Repeat word for word the lines from the one containing "LCD3 pin VCC: 3V3 -> none" to the end of the material below, and leave all pictures out.

+++ Entries provided

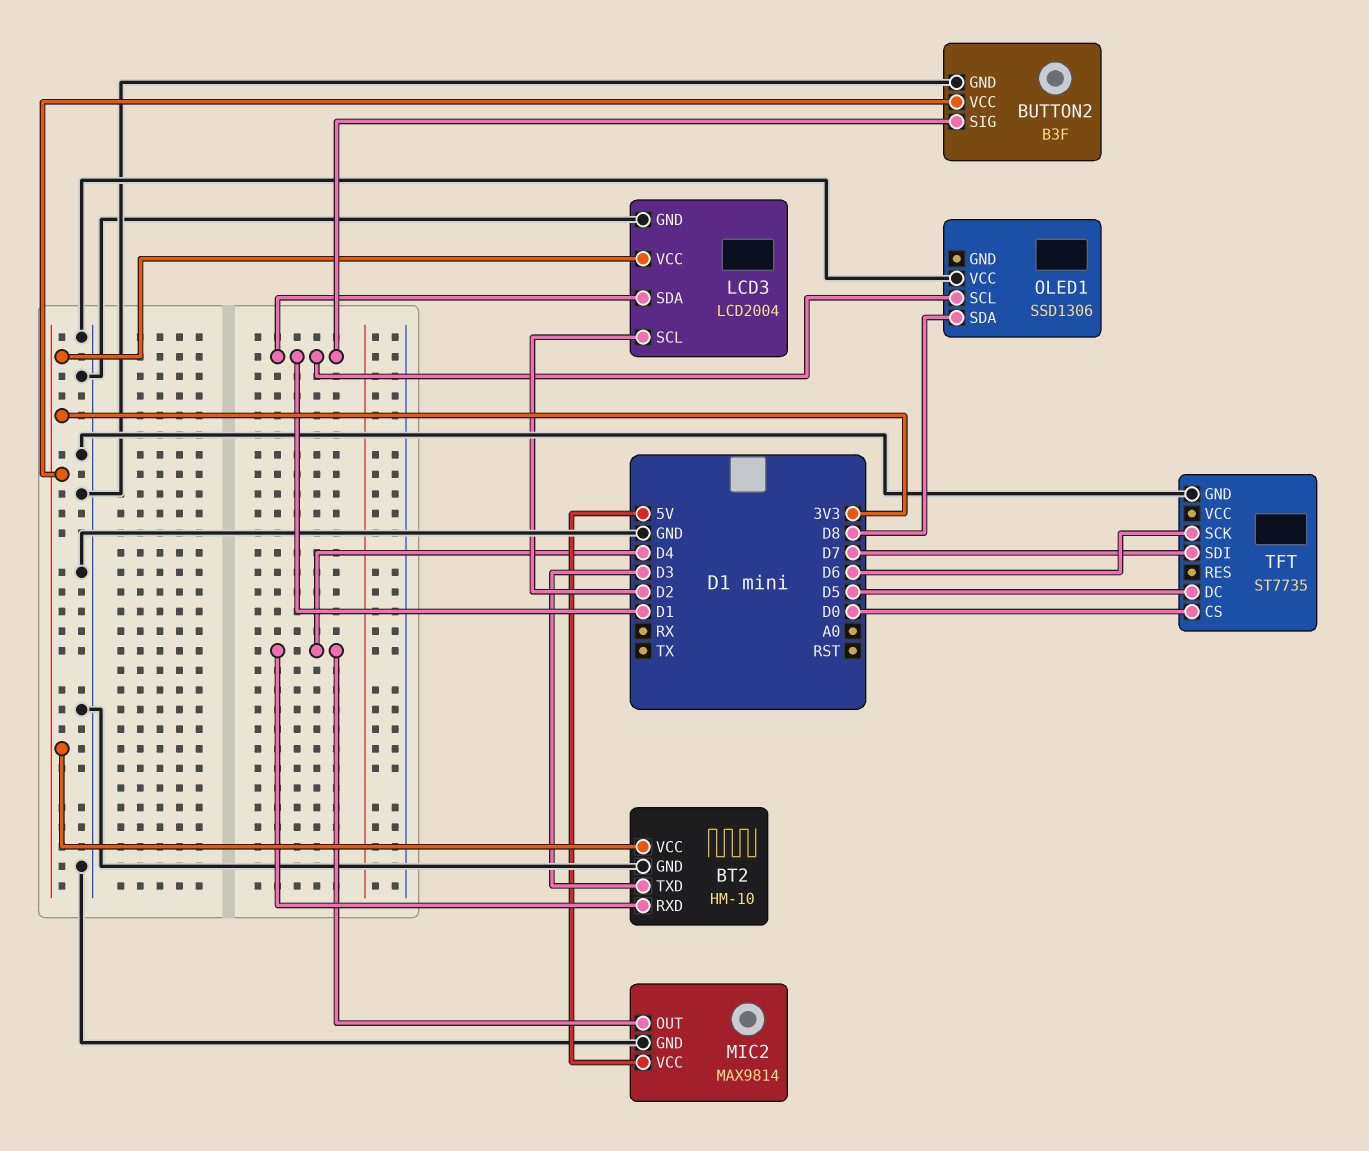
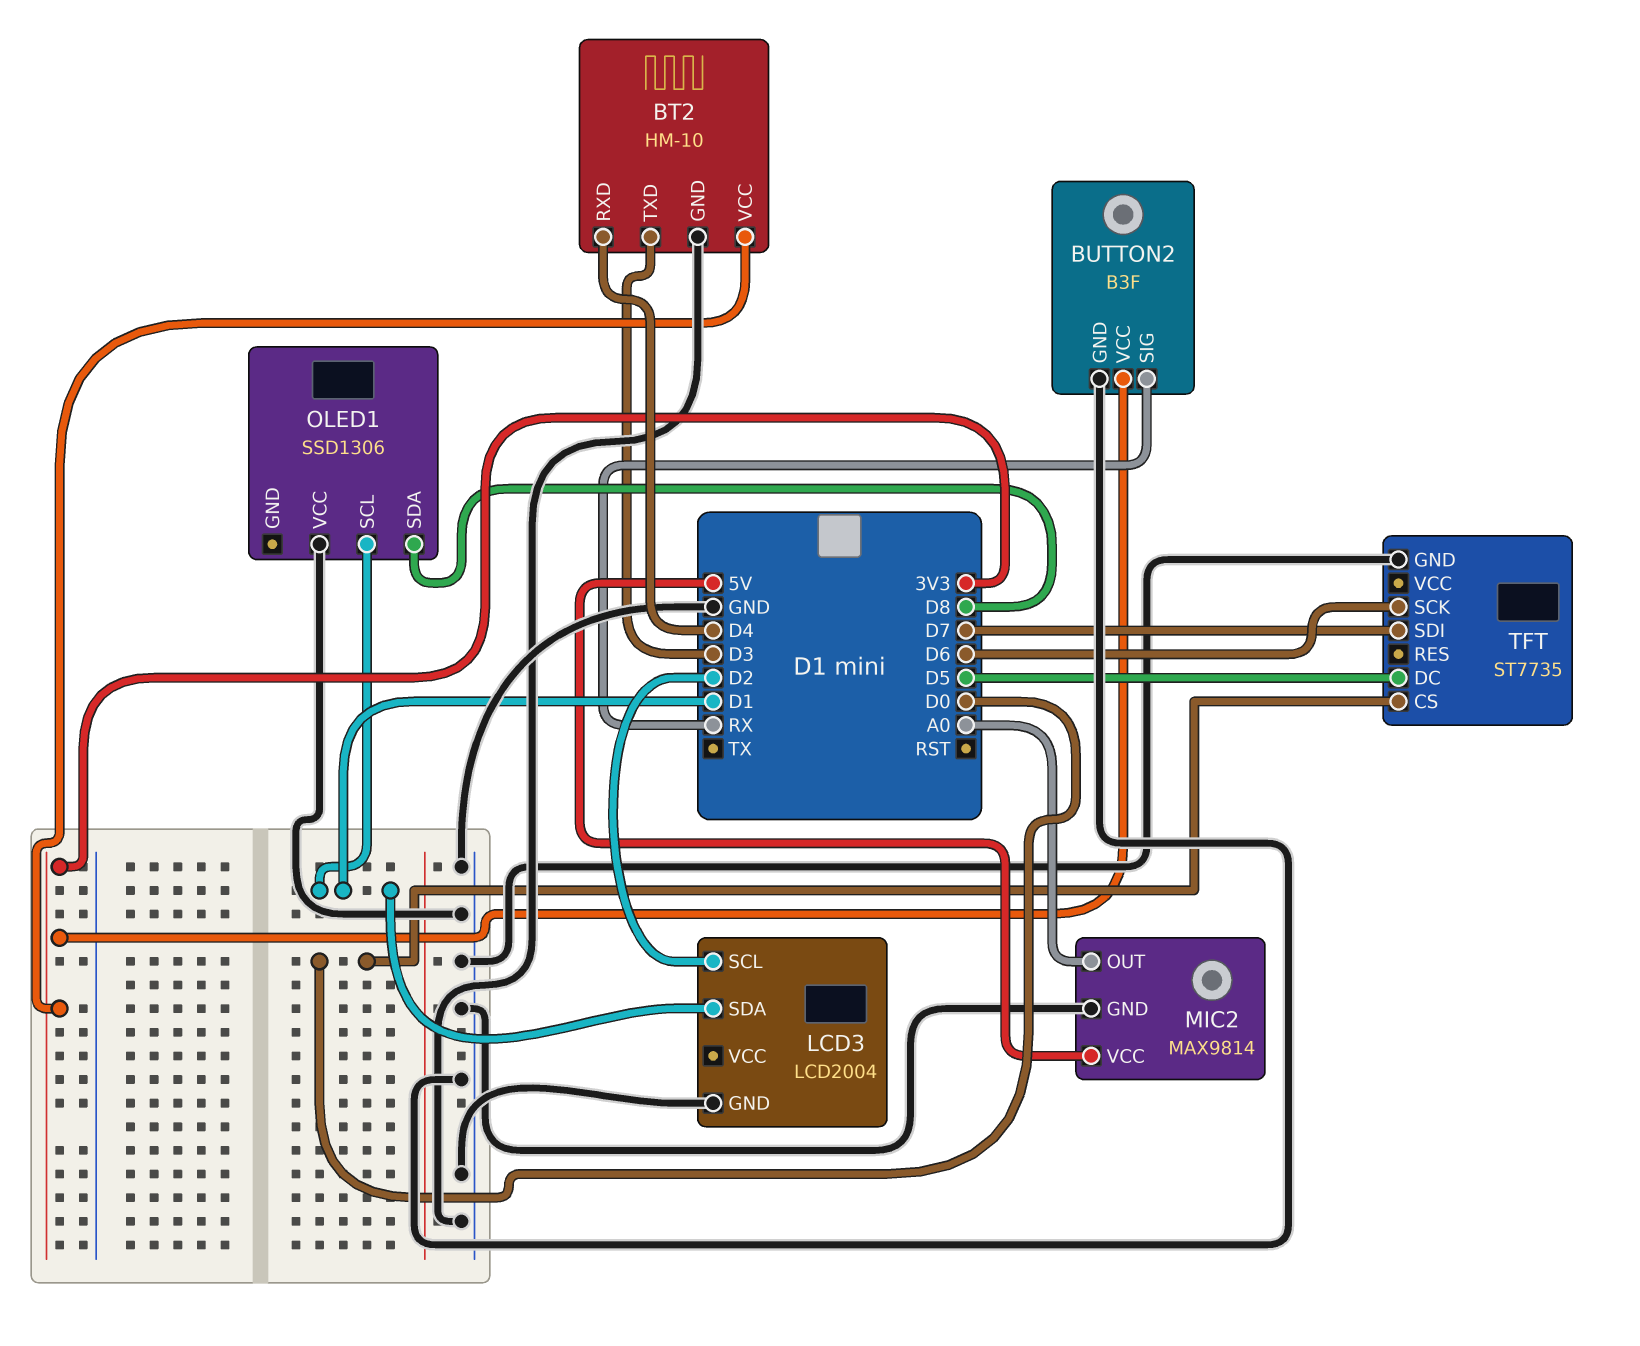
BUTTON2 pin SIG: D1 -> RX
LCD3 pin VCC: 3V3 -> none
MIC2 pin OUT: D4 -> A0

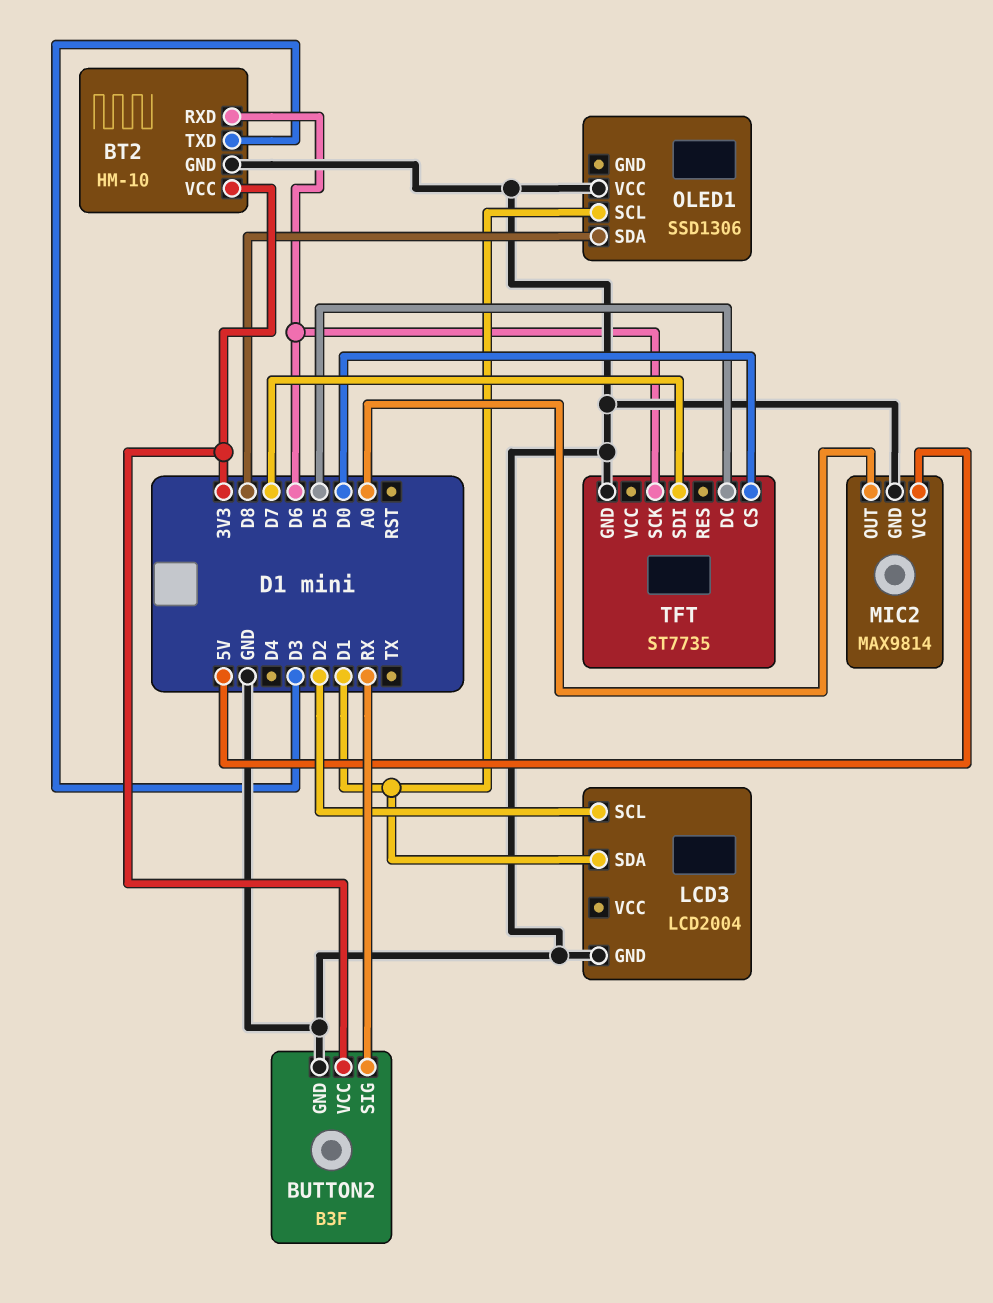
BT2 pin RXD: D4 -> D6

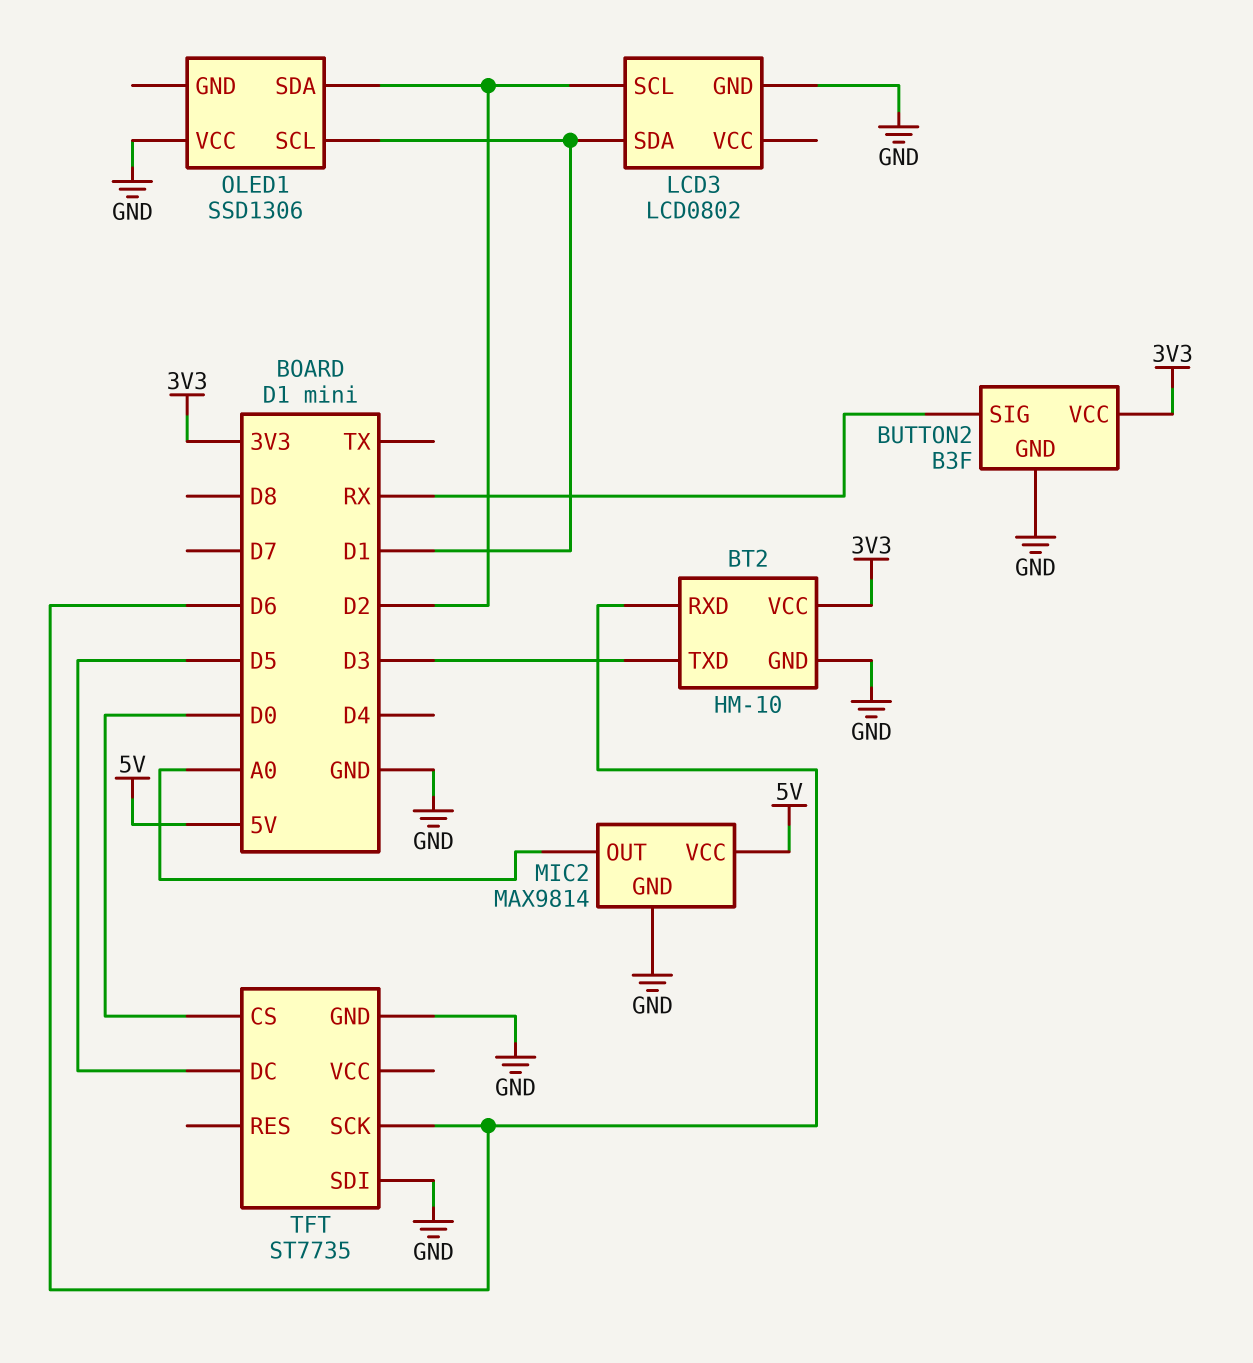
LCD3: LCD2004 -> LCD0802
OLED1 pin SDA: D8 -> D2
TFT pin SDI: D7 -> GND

++++++

Written response
LCD3 pin VCC: 3V3 -> none
MIC2 pin OUT: D4 -> A0

BT2 pin RXD: D4 -> D6

LCD3: LCD2004 -> LCD0802
OLED1 pin SDA: D8 -> D2
TFT pin SDI: D7 -> GND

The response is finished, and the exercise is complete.